EXERCISE OBJECTIVE: Beginning with the very first line, please reproduce the entries exactly through the line containing "C15: 1.5nF (GND, n7) -> 330nF (GND, n7)".

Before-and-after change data
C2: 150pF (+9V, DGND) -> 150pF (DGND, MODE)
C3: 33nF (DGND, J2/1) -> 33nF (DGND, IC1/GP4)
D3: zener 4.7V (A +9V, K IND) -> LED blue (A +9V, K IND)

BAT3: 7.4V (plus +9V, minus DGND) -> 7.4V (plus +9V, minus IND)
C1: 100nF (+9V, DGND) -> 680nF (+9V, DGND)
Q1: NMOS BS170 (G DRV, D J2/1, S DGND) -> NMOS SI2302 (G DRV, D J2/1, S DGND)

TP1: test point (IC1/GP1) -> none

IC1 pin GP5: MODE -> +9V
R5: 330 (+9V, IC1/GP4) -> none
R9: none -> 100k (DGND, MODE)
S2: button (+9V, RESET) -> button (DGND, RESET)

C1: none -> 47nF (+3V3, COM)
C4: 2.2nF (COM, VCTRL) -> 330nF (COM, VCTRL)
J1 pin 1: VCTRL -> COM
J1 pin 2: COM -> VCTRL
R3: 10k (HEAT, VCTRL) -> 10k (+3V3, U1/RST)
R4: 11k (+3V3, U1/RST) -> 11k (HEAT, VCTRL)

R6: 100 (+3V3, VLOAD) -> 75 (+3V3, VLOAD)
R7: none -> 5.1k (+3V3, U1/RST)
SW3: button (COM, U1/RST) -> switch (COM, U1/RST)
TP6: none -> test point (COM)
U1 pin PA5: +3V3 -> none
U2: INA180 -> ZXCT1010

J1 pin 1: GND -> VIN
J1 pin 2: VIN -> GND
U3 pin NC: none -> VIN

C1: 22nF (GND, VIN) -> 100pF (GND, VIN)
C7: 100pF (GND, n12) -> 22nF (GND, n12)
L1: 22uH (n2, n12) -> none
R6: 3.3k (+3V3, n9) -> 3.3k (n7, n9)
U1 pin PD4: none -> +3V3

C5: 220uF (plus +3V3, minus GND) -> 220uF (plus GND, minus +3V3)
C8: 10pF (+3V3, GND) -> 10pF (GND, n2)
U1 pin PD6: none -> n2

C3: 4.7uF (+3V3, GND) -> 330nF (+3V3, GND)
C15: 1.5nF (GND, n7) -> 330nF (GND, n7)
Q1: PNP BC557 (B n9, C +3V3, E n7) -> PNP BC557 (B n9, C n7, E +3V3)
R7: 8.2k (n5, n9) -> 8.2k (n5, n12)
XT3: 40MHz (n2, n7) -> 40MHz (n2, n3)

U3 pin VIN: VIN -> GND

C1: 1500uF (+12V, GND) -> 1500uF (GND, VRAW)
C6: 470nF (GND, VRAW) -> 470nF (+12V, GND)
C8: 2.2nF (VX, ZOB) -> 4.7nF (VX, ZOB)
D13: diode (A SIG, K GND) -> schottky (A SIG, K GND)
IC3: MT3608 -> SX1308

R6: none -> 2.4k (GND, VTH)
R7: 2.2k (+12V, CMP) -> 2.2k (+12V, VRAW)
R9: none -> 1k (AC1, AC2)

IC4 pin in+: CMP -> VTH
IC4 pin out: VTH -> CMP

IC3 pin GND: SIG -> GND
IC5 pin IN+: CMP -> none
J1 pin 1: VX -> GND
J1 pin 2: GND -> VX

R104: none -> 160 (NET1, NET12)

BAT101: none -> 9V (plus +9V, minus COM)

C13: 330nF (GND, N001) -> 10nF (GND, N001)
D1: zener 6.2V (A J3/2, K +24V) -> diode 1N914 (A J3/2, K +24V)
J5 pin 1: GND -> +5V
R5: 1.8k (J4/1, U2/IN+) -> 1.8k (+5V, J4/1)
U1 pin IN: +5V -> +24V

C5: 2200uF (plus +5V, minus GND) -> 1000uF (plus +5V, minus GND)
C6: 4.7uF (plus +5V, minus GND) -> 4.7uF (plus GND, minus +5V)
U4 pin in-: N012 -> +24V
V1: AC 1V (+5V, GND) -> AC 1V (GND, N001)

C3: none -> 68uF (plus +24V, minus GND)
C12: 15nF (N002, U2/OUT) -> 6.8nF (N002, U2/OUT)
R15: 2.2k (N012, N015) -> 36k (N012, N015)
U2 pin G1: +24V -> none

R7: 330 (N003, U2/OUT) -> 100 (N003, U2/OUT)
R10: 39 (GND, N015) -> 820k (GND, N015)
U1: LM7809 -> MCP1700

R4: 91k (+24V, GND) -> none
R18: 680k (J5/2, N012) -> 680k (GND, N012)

RESULT FOR THIS EXERCISE:
C2: 150pF (+9V, DGND) -> 150pF (DGND, MODE)
C3: 33nF (DGND, J2/1) -> 33nF (DGND, IC1/GP4)
D3: zener 4.7V (A +9V, K IND) -> LED blue (A +9V, K IND)

BAT3: 7.4V (plus +9V, minus DGND) -> 7.4V (plus +9V, minus IND)
C1: 100nF (+9V, DGND) -> 680nF (+9V, DGND)
Q1: NMOS BS170 (G DRV, D J2/1, S DGND) -> NMOS SI2302 (G DRV, D J2/1, S DGND)

TP1: test point (IC1/GP1) -> none

IC1 pin GP5: MODE -> +9V
R5: 330 (+9V, IC1/GP4) -> none
R9: none -> 100k (DGND, MODE)
S2: button (+9V, RESET) -> button (DGND, RESET)

C1: none -> 47nF (+3V3, COM)
C4: 2.2nF (COM, VCTRL) -> 330nF (COM, VCTRL)
J1 pin 1: VCTRL -> COM
J1 pin 2: COM -> VCTRL
R3: 10k (HEAT, VCTRL) -> 10k (+3V3, U1/RST)
R4: 11k (+3V3, U1/RST) -> 11k (HEAT, VCTRL)

R6: 100 (+3V3, VLOAD) -> 75 (+3V3, VLOAD)
R7: none -> 5.1k (+3V3, U1/RST)
SW3: button (COM, U1/RST) -> switch (COM, U1/RST)
TP6: none -> test point (COM)
U1 pin PA5: +3V3 -> none
U2: INA180 -> ZXCT1010

J1 pin 1: GND -> VIN
J1 pin 2: VIN -> GND
U3 pin NC: none -> VIN

C1: 22nF (GND, VIN) -> 100pF (GND, VIN)
C7: 100pF (GND, n12) -> 22nF (GND, n12)
L1: 22uH (n2, n12) -> none
R6: 3.3k (+3V3, n9) -> 3.3k (n7, n9)
U1 pin PD4: none -> +3V3

C5: 220uF (plus +3V3, minus GND) -> 220uF (plus GND, minus +3V3)
C8: 10pF (+3V3, GND) -> 10pF (GND, n2)
U1 pin PD6: none -> n2

C3: 4.7uF (+3V3, GND) -> 330nF (+3V3, GND)
C15: 1.5nF (GND, n7) -> 330nF (GND, n7)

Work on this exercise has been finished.